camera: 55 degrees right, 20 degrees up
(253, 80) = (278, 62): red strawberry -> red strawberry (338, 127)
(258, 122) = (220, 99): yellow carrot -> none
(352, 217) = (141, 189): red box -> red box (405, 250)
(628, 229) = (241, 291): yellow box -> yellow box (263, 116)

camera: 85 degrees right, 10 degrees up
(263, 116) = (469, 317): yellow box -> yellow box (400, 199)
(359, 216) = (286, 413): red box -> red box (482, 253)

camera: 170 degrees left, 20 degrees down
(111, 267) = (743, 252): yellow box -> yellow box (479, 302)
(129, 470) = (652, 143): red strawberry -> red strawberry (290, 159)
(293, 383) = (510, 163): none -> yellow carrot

--

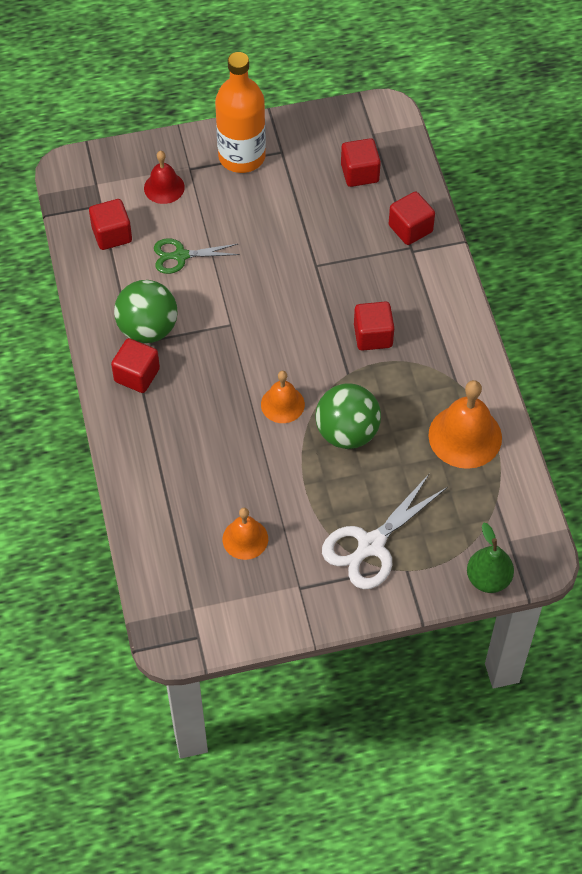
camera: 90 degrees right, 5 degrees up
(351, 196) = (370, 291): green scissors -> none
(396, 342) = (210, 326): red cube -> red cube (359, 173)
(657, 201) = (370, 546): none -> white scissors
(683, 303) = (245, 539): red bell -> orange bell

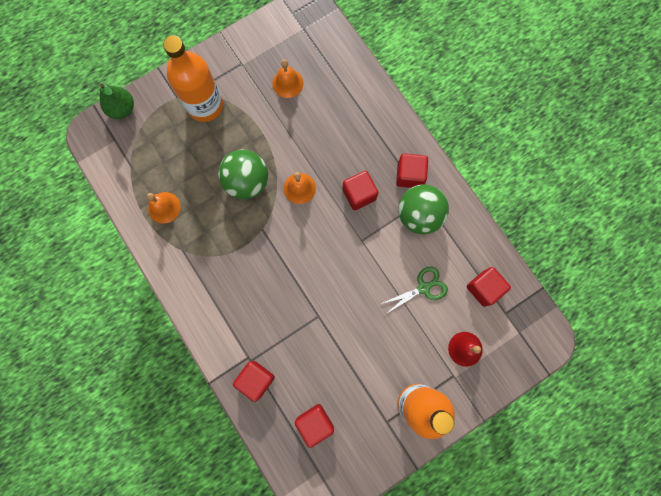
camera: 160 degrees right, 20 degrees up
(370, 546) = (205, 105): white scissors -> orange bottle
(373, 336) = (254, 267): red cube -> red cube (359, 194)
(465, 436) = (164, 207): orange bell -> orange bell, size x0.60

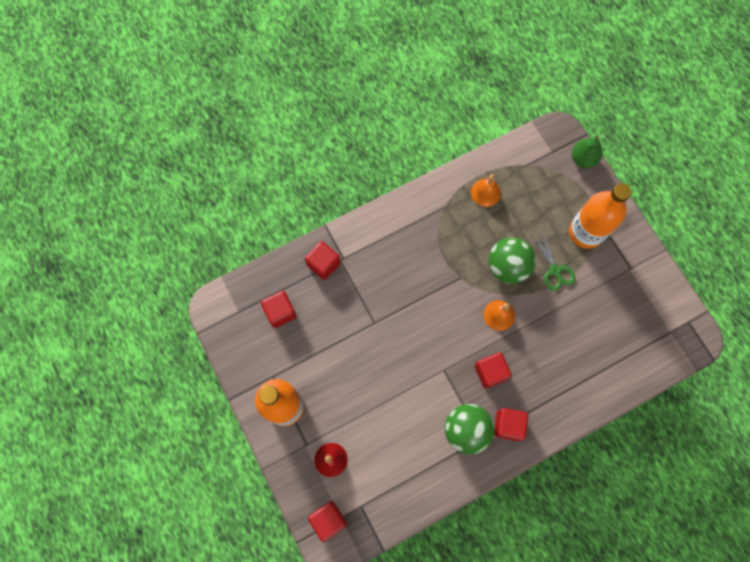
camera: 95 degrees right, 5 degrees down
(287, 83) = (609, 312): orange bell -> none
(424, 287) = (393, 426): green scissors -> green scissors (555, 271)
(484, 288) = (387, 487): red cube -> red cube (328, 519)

● **WHAT YOU WILL DO**
Tally the lines in the records containing the string "degrees"; output only the tally.

● **EXERCISE SOLUTION**
6